__Material shown__:
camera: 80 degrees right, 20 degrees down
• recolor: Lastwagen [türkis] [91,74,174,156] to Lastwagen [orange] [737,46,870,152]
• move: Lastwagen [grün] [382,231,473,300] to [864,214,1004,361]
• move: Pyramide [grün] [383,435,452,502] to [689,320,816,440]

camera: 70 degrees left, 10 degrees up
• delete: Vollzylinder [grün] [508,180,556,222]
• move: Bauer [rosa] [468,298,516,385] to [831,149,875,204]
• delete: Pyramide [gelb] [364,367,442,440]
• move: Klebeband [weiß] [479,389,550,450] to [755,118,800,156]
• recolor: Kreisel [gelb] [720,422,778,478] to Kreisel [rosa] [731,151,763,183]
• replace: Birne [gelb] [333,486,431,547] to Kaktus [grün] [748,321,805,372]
==
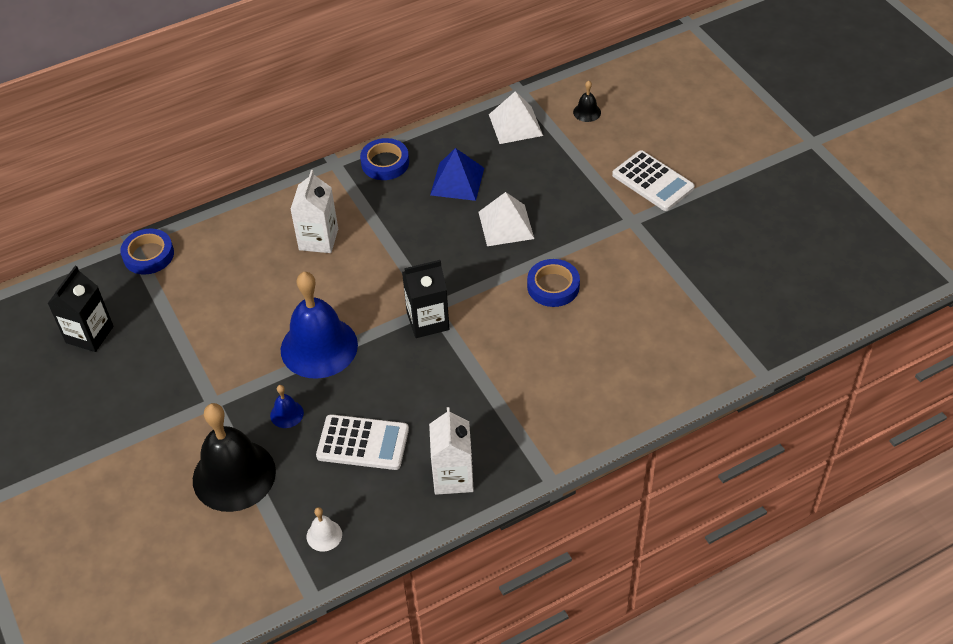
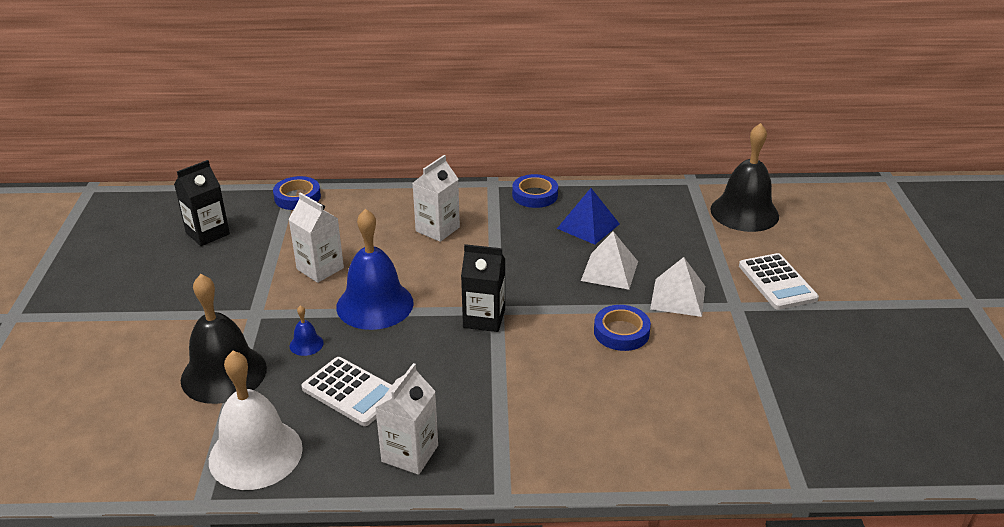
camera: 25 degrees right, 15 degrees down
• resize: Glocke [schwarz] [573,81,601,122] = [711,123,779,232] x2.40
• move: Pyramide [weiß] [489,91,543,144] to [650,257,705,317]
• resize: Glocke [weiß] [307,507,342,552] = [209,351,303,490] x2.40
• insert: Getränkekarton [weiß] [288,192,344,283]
==
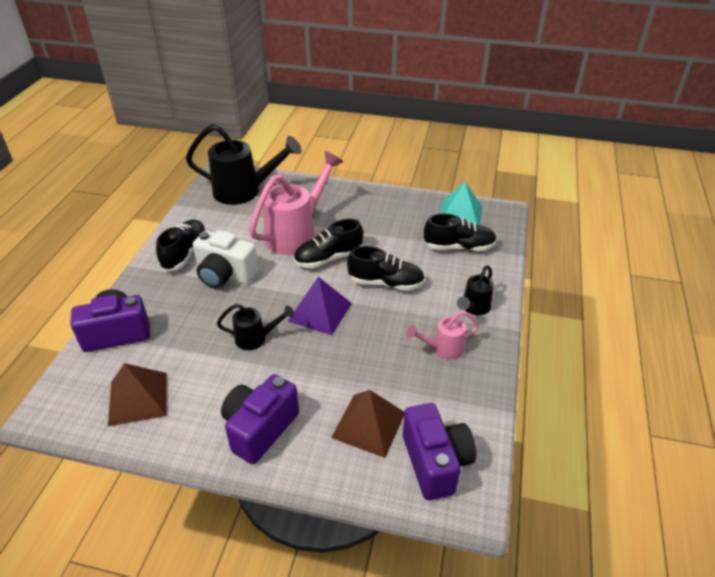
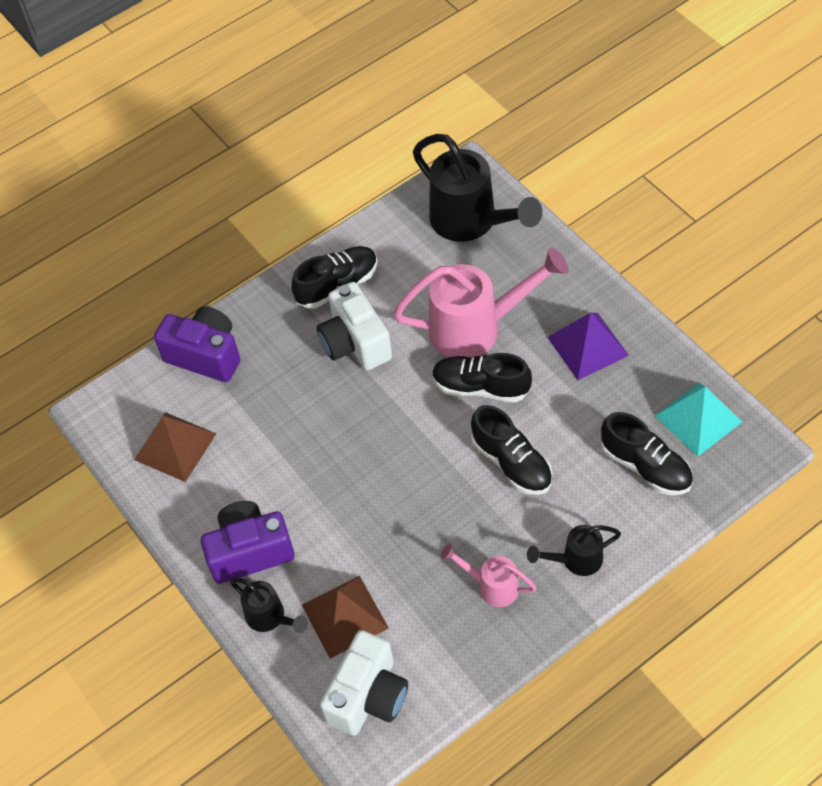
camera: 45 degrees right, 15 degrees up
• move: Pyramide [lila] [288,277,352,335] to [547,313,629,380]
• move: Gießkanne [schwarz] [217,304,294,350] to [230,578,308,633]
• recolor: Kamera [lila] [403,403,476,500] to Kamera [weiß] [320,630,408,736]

__Directions for this task__: Copy out each line of the entries where the word "Lastwagen" is found.

__Solution to this exercise__:
• recolor: Lastwagen [türkis] [91,74,174,156] to Lastwagen [orange] [737,46,870,152]
• move: Lastwagen [grün] [382,231,473,300] to [864,214,1004,361]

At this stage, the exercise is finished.